> [TASK BRIEF] Using the listing below, return every line that includes "shifted".

> [DATASET EXCERPT]
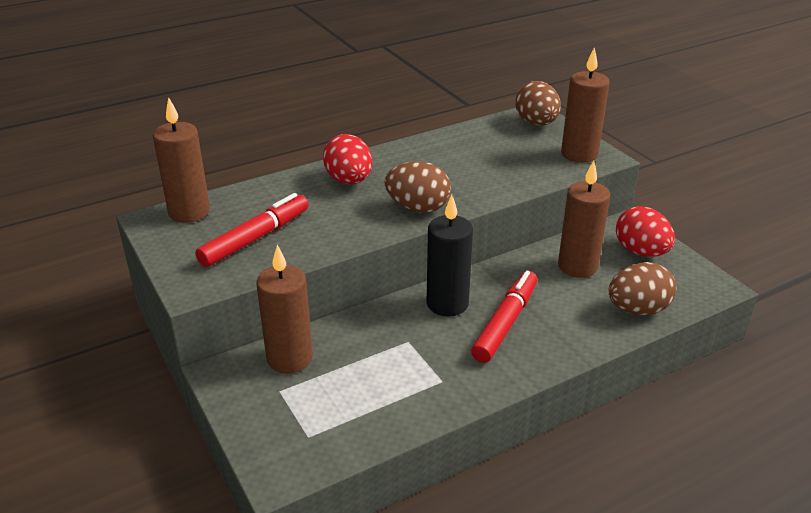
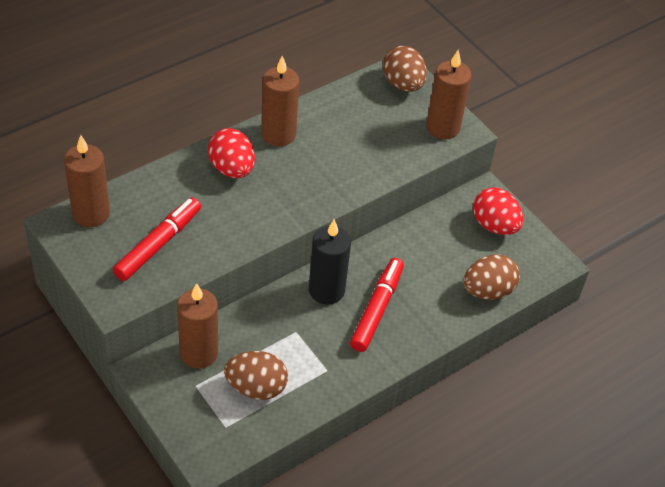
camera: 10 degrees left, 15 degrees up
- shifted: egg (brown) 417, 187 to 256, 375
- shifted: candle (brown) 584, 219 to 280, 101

> [TASK SOLUTION]
- shifted: egg (brown) 417, 187 to 256, 375
- shifted: candle (brown) 584, 219 to 280, 101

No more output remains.